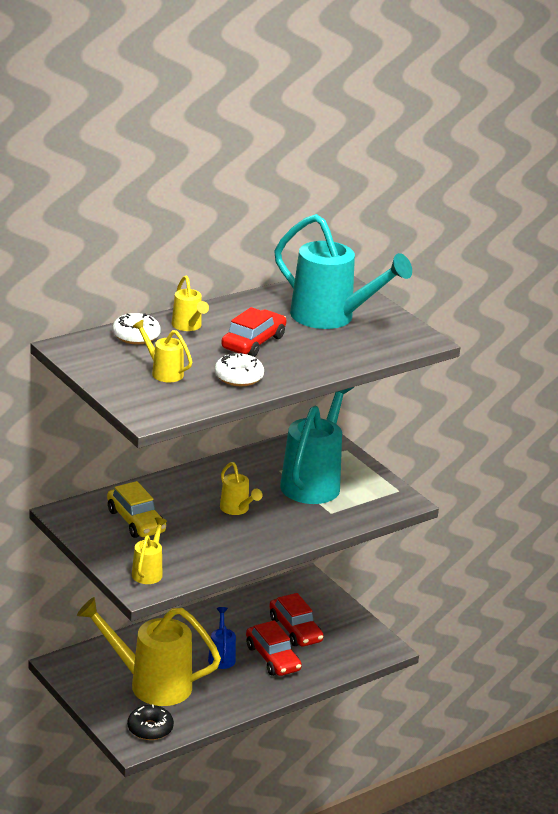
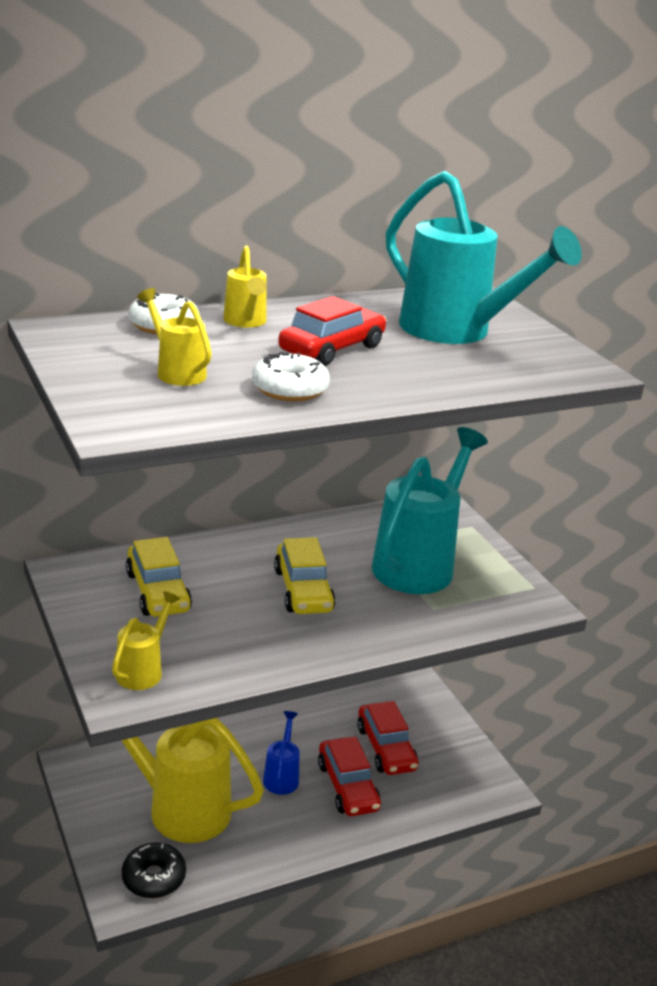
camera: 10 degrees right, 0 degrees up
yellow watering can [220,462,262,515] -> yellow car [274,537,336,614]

┄┄┄┄┄┄┄┄┄┄┄┄┄┄┄┄┄┄┄┄

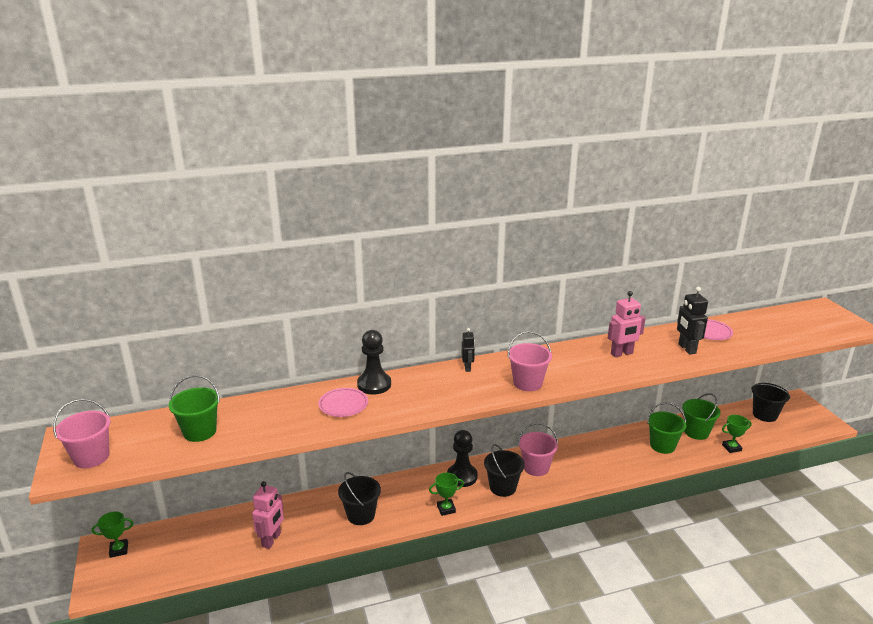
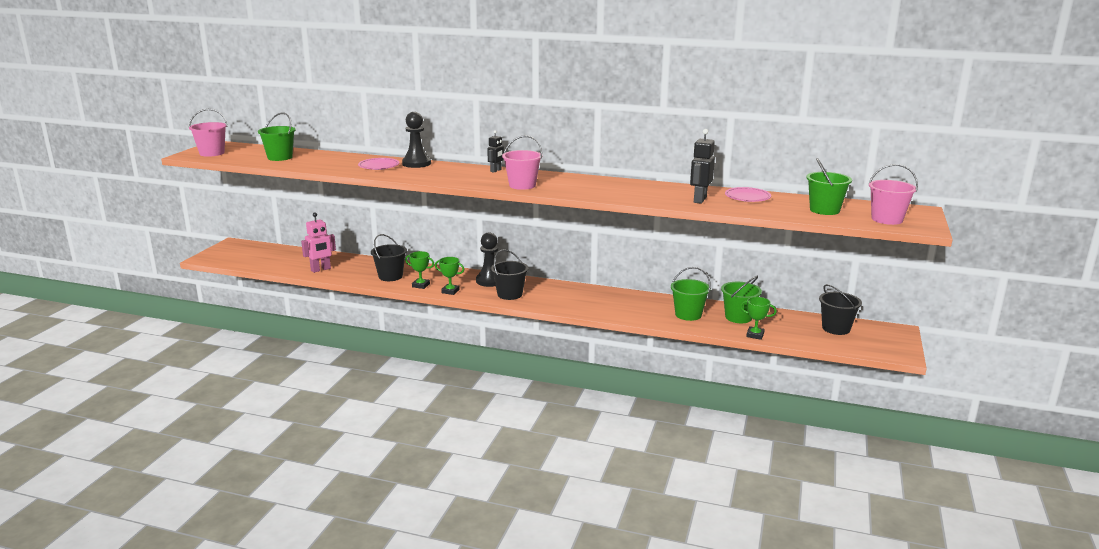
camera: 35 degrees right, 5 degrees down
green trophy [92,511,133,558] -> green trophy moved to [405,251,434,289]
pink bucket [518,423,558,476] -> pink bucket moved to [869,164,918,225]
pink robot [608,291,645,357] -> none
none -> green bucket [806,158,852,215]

┄┄┄┄┄┄┄┄┄┄┄┄┄┄┄┄┄┄┄┄

» Your task
Of all the entries above, output exactly the lines between the one holding "green trophy [92,511,133,558]" and the one holding "none -> green bucket [806,158,852,215]", inclusive.

» Answer box
green trophy [92,511,133,558] -> green trophy moved to [405,251,434,289]
pink bucket [518,423,558,476] -> pink bucket moved to [869,164,918,225]
pink robot [608,291,645,357] -> none
none -> green bucket [806,158,852,215]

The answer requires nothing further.